Directions
Where the string "notebook" appears in a line of the material below, copy that line.

Data excerpts
──────────────────────────────

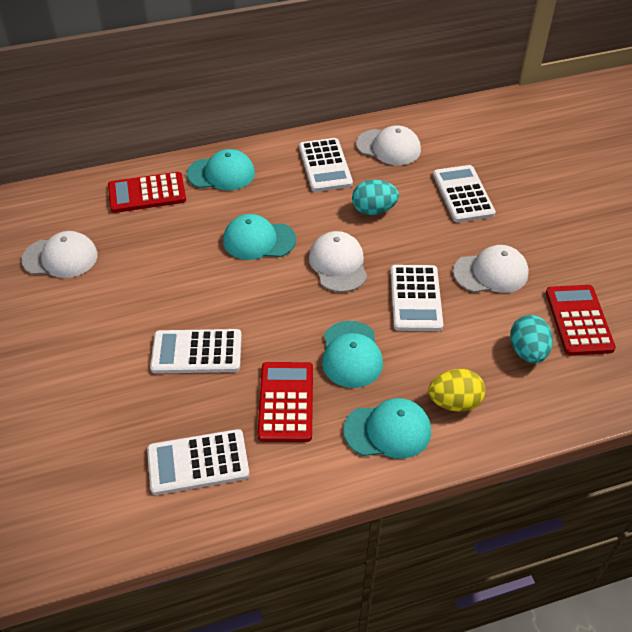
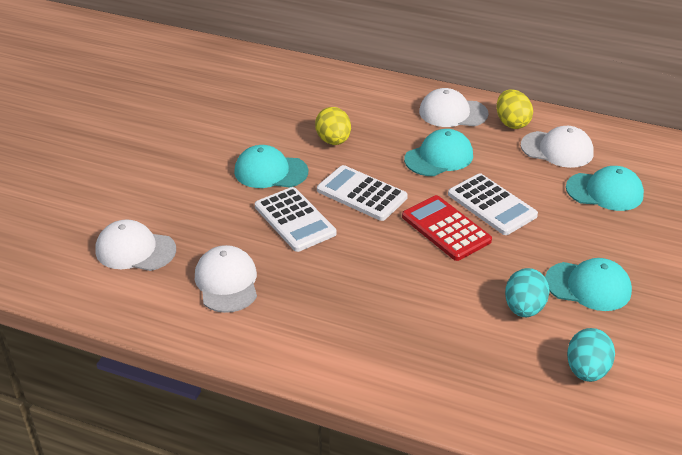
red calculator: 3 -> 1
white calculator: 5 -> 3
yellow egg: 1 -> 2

──────────────────────────────

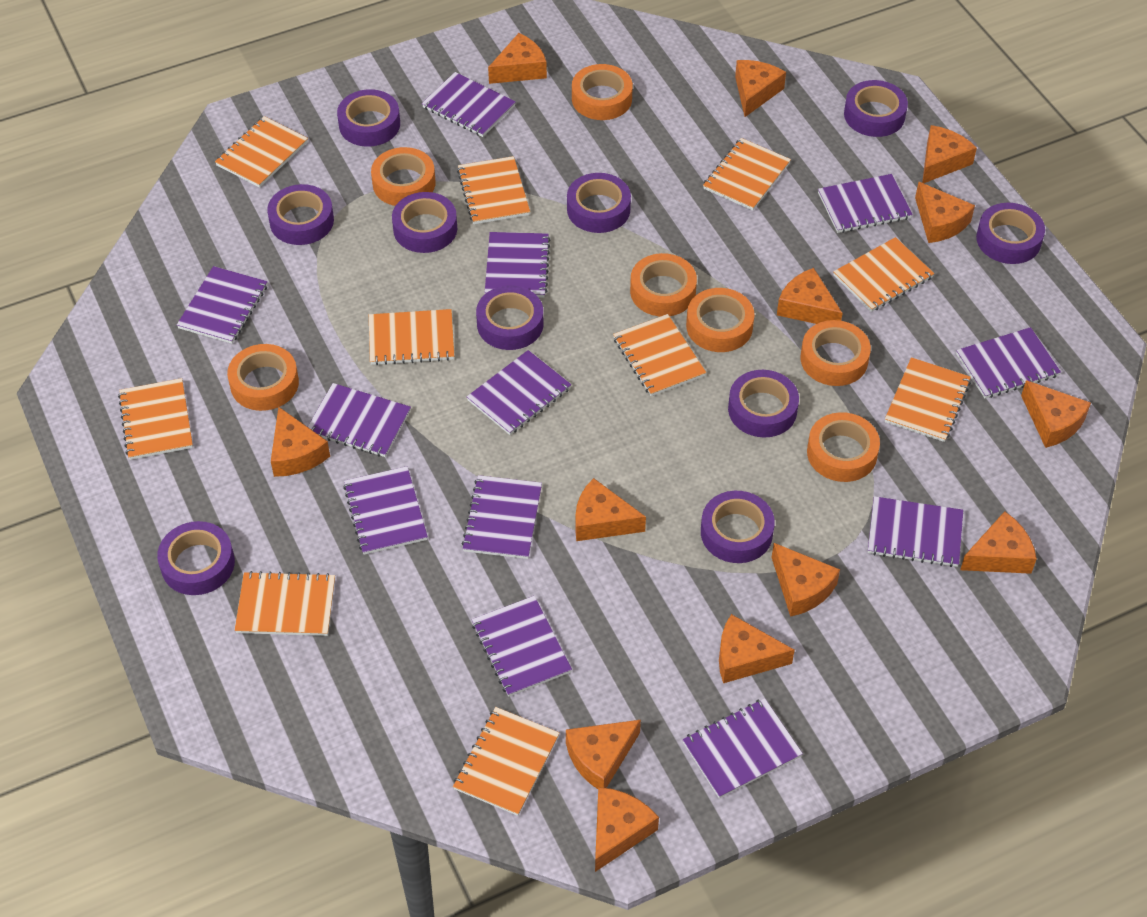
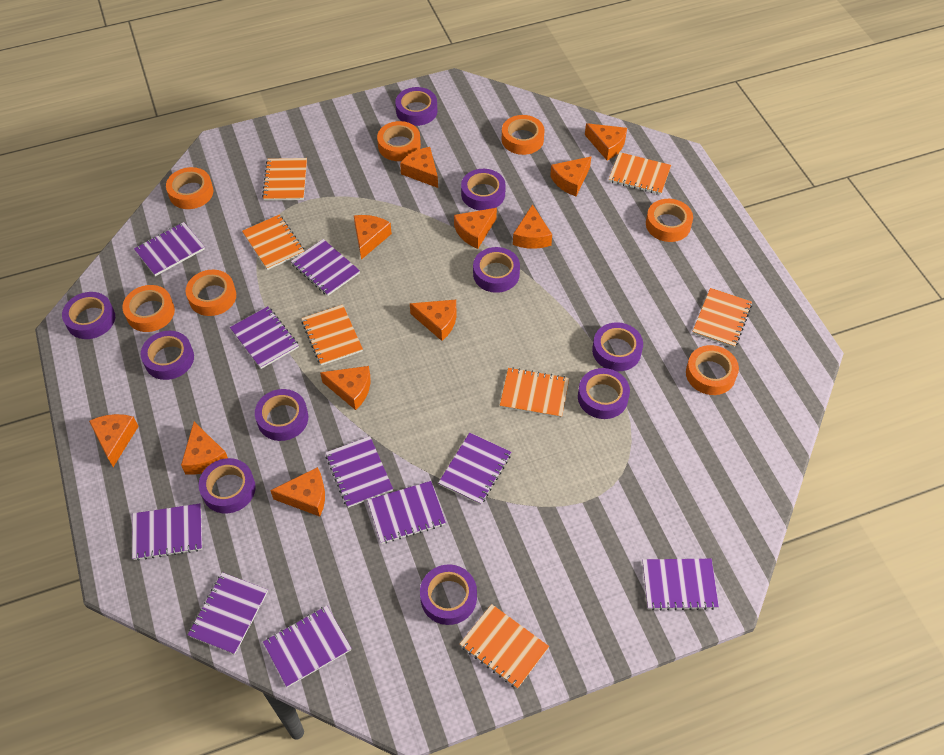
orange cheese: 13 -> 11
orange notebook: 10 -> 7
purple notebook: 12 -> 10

──────────────────────────────

Solution to this task
orange notebook: 10 -> 7
purple notebook: 12 -> 10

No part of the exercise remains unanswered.